** Opening Records for this exercise block **

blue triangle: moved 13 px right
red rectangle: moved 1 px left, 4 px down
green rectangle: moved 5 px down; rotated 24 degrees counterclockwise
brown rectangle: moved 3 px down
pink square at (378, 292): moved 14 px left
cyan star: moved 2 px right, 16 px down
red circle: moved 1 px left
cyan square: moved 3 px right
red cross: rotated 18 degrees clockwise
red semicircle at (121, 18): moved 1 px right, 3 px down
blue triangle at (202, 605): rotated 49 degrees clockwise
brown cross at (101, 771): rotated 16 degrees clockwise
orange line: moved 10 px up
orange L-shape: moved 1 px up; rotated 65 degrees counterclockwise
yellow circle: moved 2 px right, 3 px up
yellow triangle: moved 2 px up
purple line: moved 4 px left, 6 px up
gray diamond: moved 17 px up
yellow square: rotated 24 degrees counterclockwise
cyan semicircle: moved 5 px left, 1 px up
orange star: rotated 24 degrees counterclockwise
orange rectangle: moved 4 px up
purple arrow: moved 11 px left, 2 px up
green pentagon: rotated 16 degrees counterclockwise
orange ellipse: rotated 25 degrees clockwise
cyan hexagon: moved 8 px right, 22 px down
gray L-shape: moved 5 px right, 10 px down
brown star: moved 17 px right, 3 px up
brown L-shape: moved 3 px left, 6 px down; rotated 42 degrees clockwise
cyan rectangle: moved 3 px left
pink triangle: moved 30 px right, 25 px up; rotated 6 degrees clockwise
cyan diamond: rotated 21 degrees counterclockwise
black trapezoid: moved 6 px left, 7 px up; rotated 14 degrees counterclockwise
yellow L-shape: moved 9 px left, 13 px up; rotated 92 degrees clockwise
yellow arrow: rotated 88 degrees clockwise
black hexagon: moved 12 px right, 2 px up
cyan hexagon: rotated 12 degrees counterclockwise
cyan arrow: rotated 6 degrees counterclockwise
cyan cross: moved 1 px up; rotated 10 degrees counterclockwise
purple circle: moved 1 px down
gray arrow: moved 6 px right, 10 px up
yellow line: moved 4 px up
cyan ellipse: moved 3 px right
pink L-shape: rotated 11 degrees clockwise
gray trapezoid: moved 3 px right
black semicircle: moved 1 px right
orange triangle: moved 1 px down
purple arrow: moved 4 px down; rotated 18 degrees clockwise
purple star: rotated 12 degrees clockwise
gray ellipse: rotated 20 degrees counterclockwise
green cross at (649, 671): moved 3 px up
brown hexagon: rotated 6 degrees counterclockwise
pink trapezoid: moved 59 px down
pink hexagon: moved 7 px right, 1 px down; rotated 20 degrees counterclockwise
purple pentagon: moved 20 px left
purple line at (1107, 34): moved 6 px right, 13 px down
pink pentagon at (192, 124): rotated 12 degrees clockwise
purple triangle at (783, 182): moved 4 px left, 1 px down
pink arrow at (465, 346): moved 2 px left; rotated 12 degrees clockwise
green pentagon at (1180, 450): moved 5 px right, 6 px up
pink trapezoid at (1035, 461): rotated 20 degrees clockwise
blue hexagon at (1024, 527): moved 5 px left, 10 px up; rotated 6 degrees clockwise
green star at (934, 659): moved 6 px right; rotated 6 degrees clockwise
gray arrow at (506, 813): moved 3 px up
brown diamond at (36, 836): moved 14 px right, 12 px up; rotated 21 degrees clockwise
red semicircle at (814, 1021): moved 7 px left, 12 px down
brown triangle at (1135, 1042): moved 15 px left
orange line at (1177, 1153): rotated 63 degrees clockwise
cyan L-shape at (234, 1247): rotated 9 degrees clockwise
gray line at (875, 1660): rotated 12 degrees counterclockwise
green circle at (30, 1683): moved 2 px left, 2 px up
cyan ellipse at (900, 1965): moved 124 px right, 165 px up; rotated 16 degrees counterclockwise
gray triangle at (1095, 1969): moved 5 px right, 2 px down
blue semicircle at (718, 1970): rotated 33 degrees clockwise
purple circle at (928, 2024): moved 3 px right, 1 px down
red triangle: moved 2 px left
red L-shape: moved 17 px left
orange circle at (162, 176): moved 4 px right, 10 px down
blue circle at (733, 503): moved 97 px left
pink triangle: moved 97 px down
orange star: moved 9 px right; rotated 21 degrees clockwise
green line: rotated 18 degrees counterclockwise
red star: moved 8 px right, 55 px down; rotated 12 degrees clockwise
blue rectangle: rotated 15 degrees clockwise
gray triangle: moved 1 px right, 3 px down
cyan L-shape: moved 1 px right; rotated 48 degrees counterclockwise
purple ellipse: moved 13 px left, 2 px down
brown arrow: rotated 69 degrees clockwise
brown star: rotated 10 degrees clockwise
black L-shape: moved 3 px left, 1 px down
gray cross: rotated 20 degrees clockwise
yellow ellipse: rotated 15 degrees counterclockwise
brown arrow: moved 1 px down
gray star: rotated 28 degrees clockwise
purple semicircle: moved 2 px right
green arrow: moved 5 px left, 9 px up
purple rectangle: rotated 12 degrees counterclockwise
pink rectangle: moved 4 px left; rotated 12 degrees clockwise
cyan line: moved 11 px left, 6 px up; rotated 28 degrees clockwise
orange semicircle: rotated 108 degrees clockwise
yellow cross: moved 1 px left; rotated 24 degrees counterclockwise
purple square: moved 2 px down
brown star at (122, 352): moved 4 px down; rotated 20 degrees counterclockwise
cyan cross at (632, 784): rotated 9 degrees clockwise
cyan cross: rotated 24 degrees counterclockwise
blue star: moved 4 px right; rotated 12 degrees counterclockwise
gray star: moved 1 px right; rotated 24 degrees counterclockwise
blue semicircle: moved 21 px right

** Closing Records for this exercise block **

=== Work request ===
Using the entries above, give again exactly the lines from the line holding "brown diamond at" through the line holding "yellow ellipse: rotated". Include both end lines and nothing else.

=== Solution for this exercise ===
brown diamond at (36, 836): moved 14 px right, 12 px up; rotated 21 degrees clockwise
red semicircle at (814, 1021): moved 7 px left, 12 px down
brown triangle at (1135, 1042): moved 15 px left
orange line at (1177, 1153): rotated 63 degrees clockwise
cyan L-shape at (234, 1247): rotated 9 degrees clockwise
gray line at (875, 1660): rotated 12 degrees counterclockwise
green circle at (30, 1683): moved 2 px left, 2 px up
cyan ellipse at (900, 1965): moved 124 px right, 165 px up; rotated 16 degrees counterclockwise
gray triangle at (1095, 1969): moved 5 px right, 2 px down
blue semicircle at (718, 1970): rotated 33 degrees clockwise
purple circle at (928, 2024): moved 3 px right, 1 px down
red triangle: moved 2 px left
red L-shape: moved 17 px left
orange circle at (162, 176): moved 4 px right, 10 px down
blue circle at (733, 503): moved 97 px left
pink triangle: moved 97 px down
orange star: moved 9 px right; rotated 21 degrees clockwise
green line: rotated 18 degrees counterclockwise
red star: moved 8 px right, 55 px down; rotated 12 degrees clockwise
blue rectangle: rotated 15 degrees clockwise
gray triangle: moved 1 px right, 3 px down
cyan L-shape: moved 1 px right; rotated 48 degrees counterclockwise
purple ellipse: moved 13 px left, 2 px down
brown arrow: rotated 69 degrees clockwise
brown star: rotated 10 degrees clockwise
black L-shape: moved 3 px left, 1 px down
gray cross: rotated 20 degrees clockwise
yellow ellipse: rotated 15 degrees counterclockwise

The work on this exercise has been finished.